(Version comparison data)
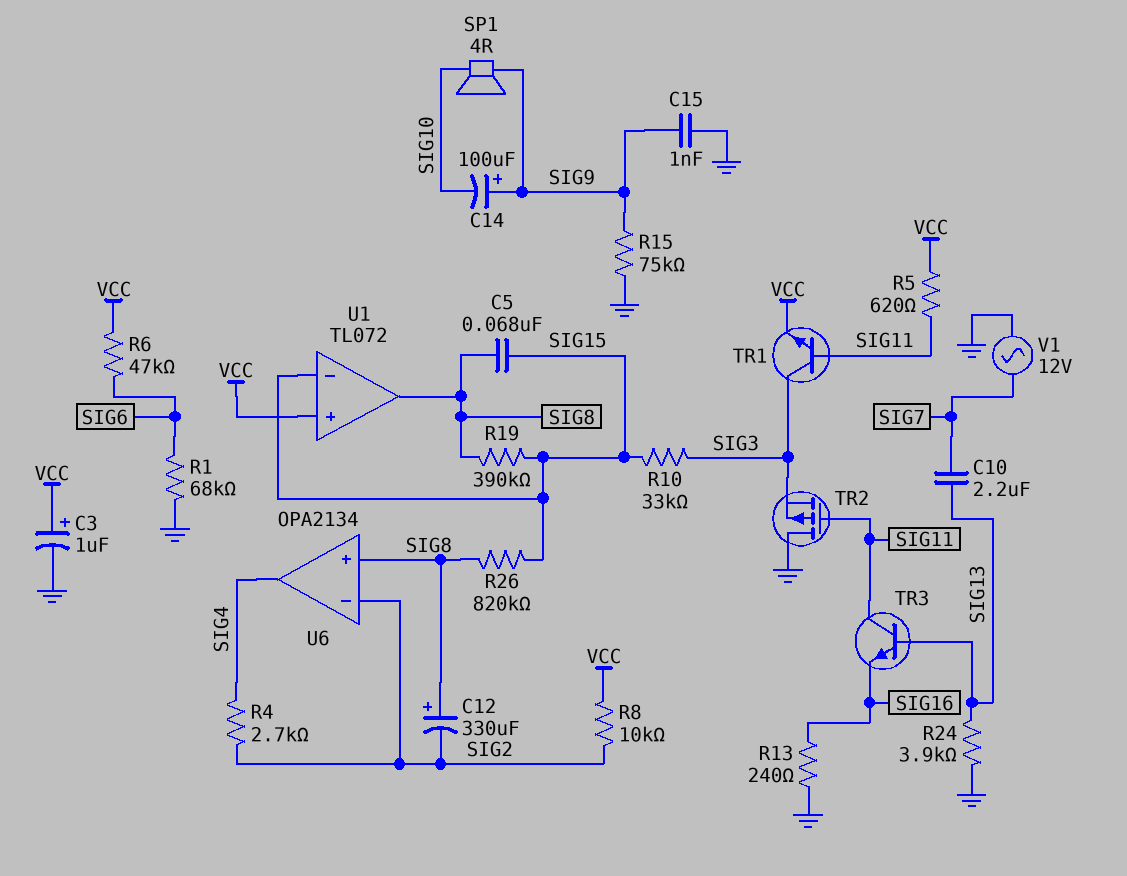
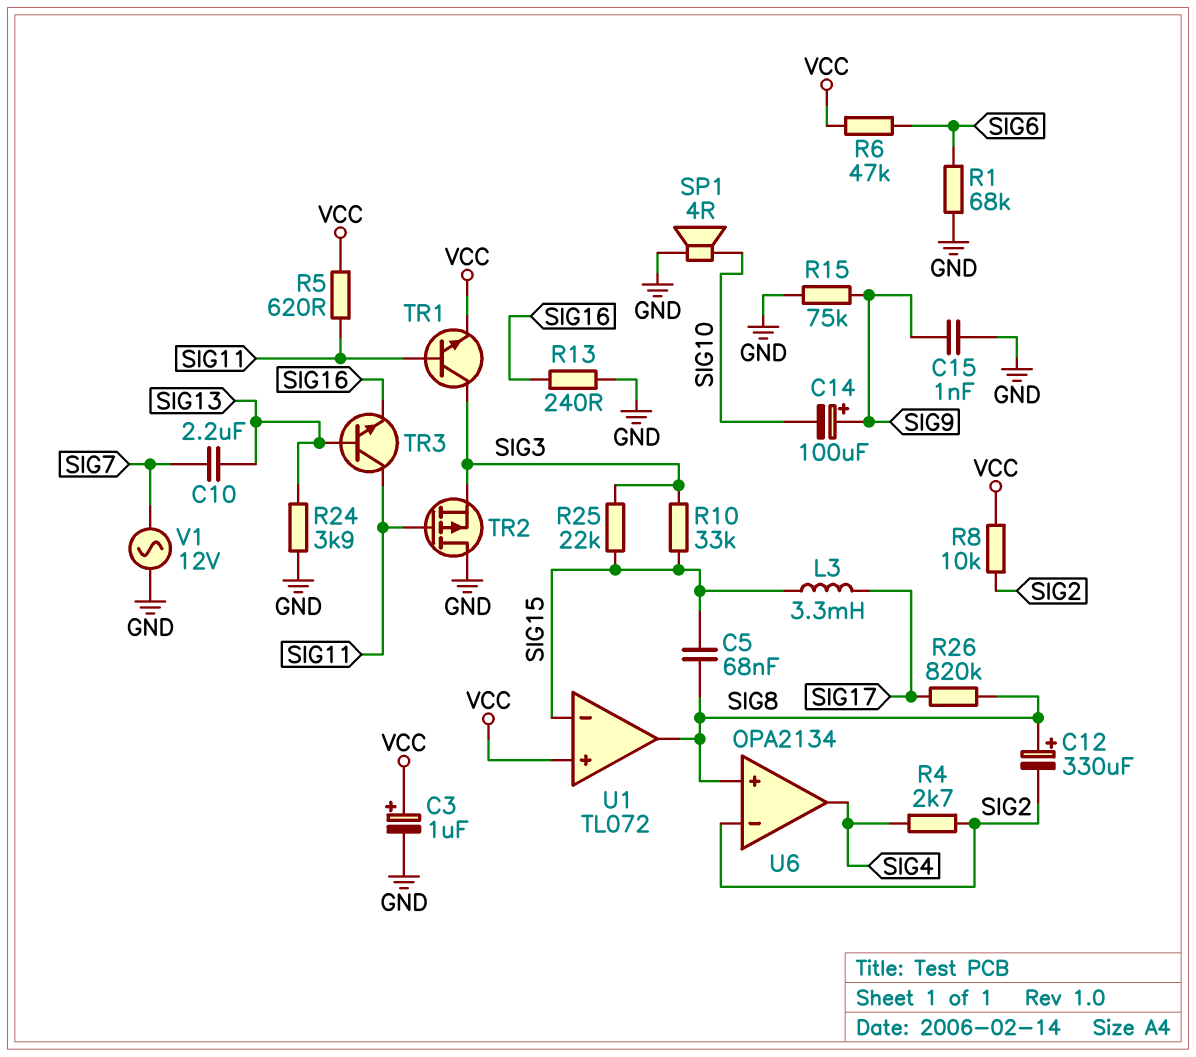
L3: none -> 3.3mH (SIG15, SIG17)
R19: 390k (SIG8, SIG15) -> none
R25: none -> 22k (SIG3, SIG15)
R26: 820k (SIG8, SIG15) -> 820k (SIG8, SIG17)
SP1: speaker 4R (SIG9, SIG10) -> speaker 4R (GND, SIG10)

> **TO DO**
Your answer must be the line holding "R26: 820k (SIG8, SIG15) -> 820k (SIG8, SIG17)" plus every later line to the end of the records, copied exactly.

> **WRITTEN RESPONSE**
R26: 820k (SIG8, SIG15) -> 820k (SIG8, SIG17)
SP1: speaker 4R (SIG9, SIG10) -> speaker 4R (GND, SIG10)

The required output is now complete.